WORK REQUIRED: The reply should hold every record, copied exactly, and none of the pictures.

(Image change detection data)
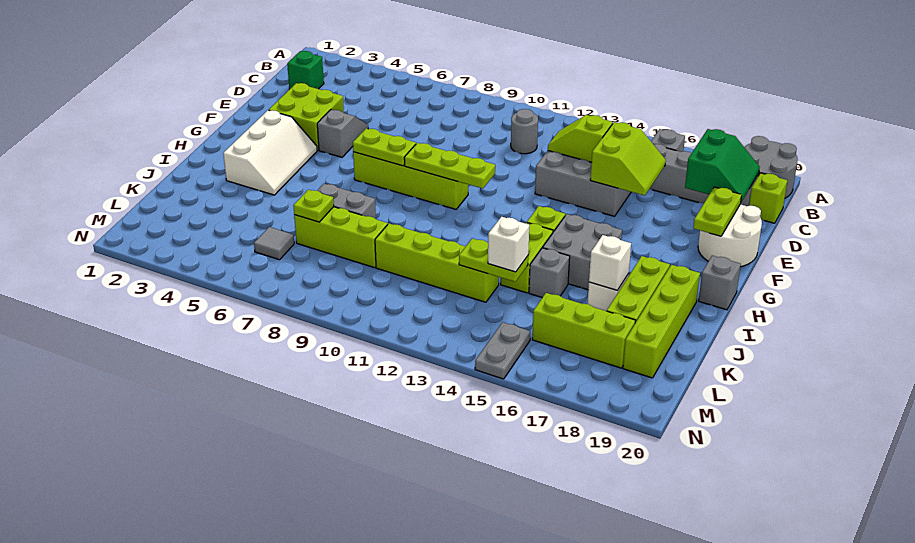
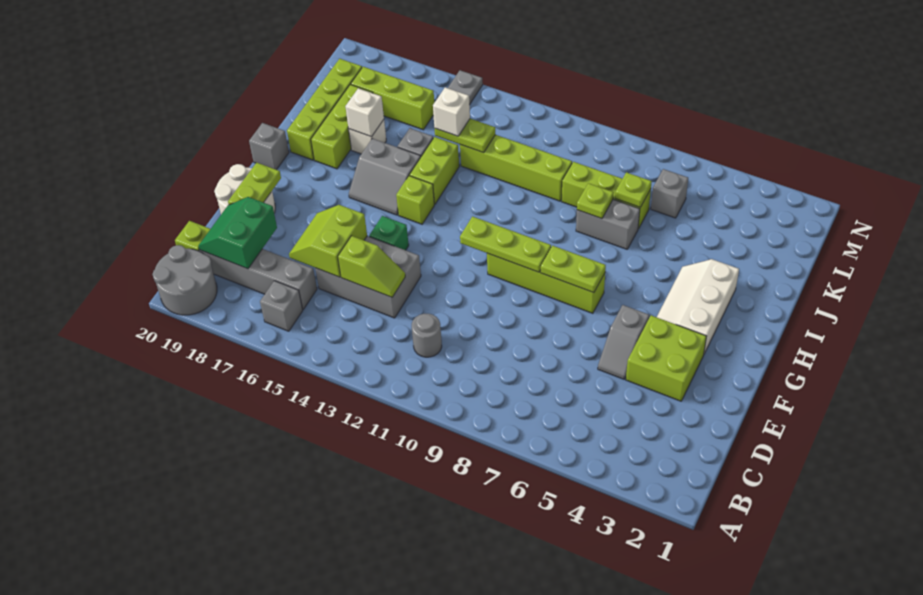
green 1x1 brick [287,51,324,89] -> green 1x1 brick moved to [369,216,409,250]
grey 2x2 brick [543,214,622,290] -> grey 2x2 slope [349,138,421,215]
none -> lime 1x1 plate [577,183,614,219]
grey 1x1 tile [254,227,294,260] -> grey 1x1 brick [651,169,688,218]

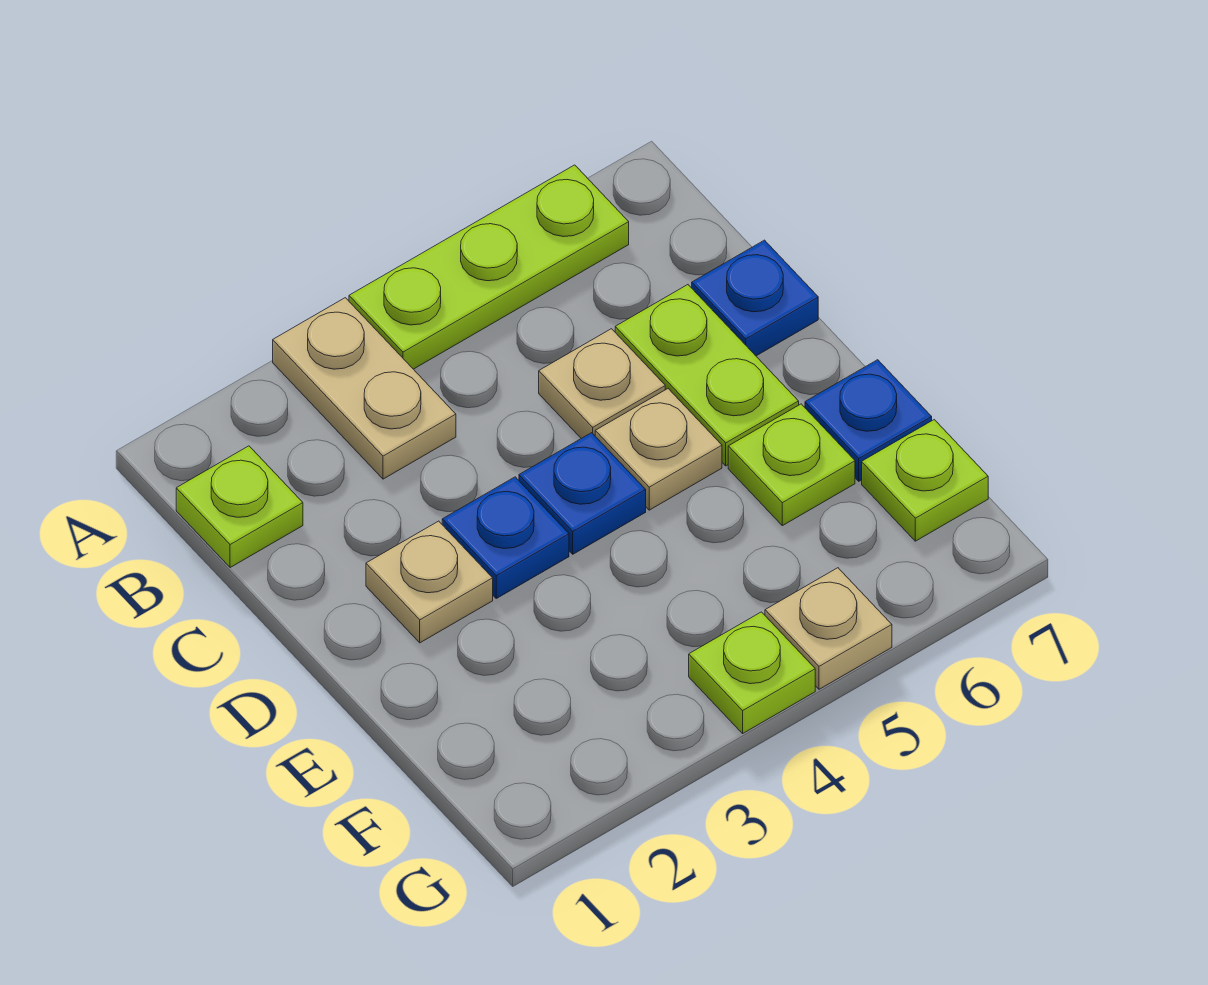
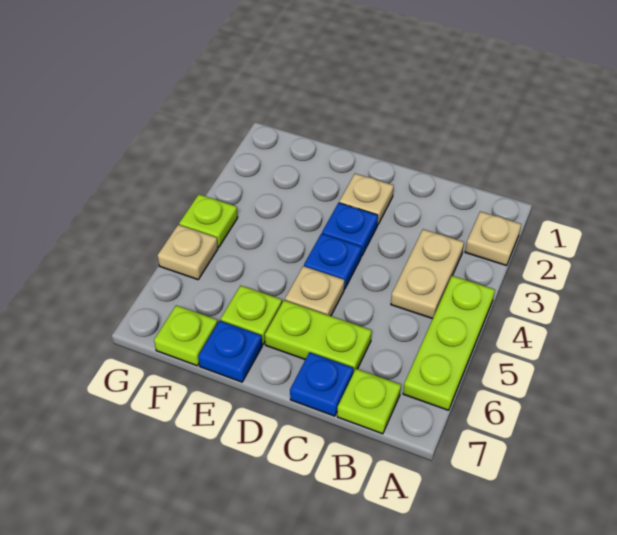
tan 1x2 plate [273,298,456,479] -> tan 1x2 plate turned to [391,229,464,319]
lime 1x1 plate [176,446,303,568] -> lime 1x1 plate moved to [337,369,401,434]
tan 1x1 plate [539,329,665,438] -> tan 1x1 plate moved to [465,211,521,266]

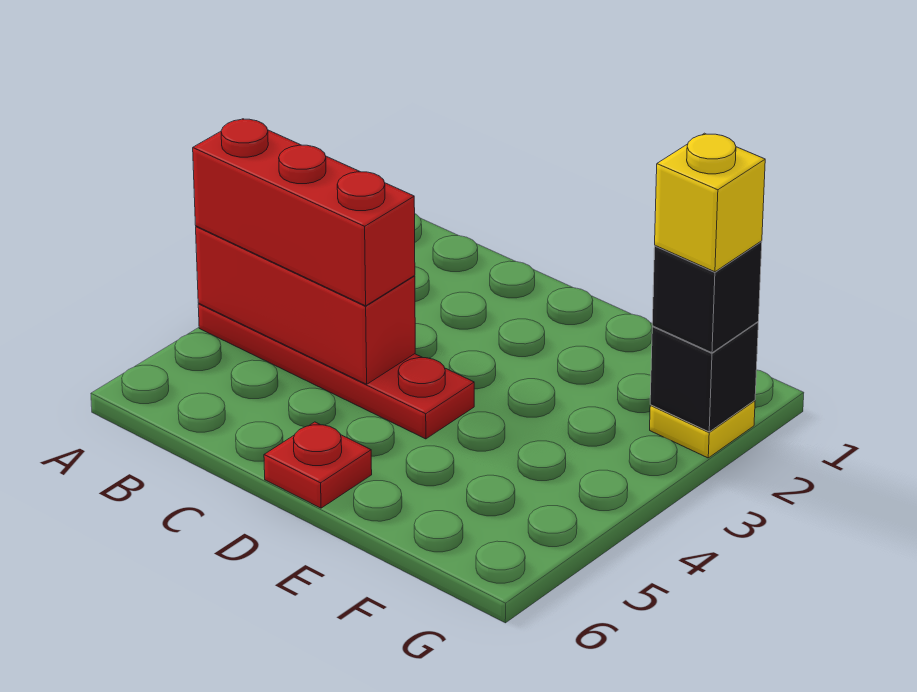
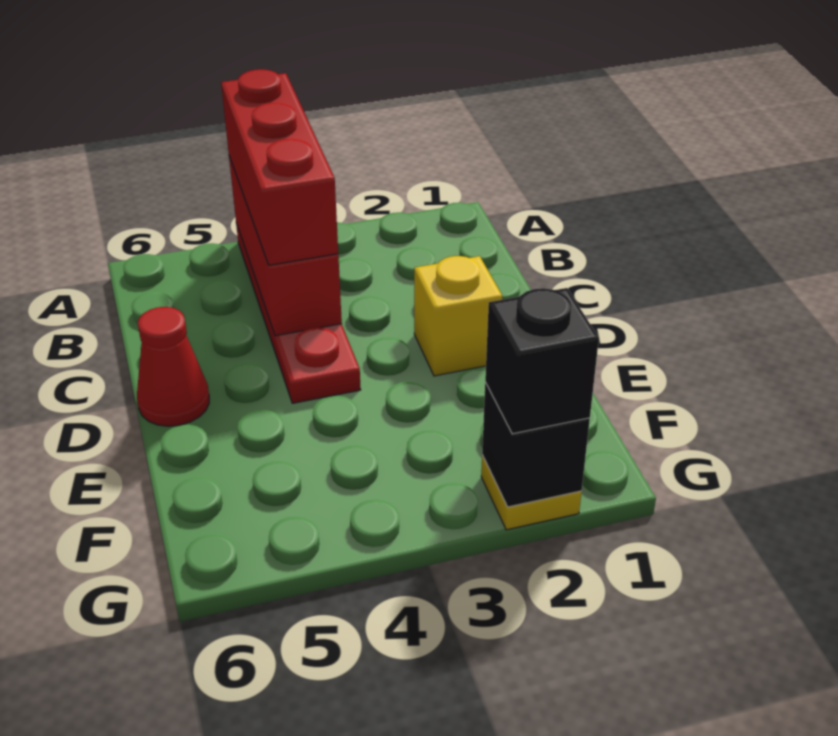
red 1x1 plate [264,422,372,508] -> red 1x1 cone [137,307,209,426]
yellow 1x1 brick [655,133,765,272] -> yellow 1x1 brick moved to [414,256,502,376]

REPLY TO THE EXERCISE:
green 1x1 brick [287,51,324,89] -> green 1x1 brick moved to [369,216,409,250]
grey 2x2 brick [543,214,622,290] -> grey 2x2 slope [349,138,421,215]
none -> lime 1x1 plate [577,183,614,219]
grey 1x1 tile [254,227,294,260] -> grey 1x1 brick [651,169,688,218]

tan 1x2 plate [273,298,456,479] -> tan 1x2 plate turned to [391,229,464,319]
lime 1x1 plate [176,446,303,568] -> lime 1x1 plate moved to [337,369,401,434]
tan 1x1 plate [539,329,665,438] -> tan 1x1 plate moved to [465,211,521,266]

red 1x1 plate [264,422,372,508] -> red 1x1 cone [137,307,209,426]
yellow 1x1 brick [655,133,765,272] -> yellow 1x1 brick moved to [414,256,502,376]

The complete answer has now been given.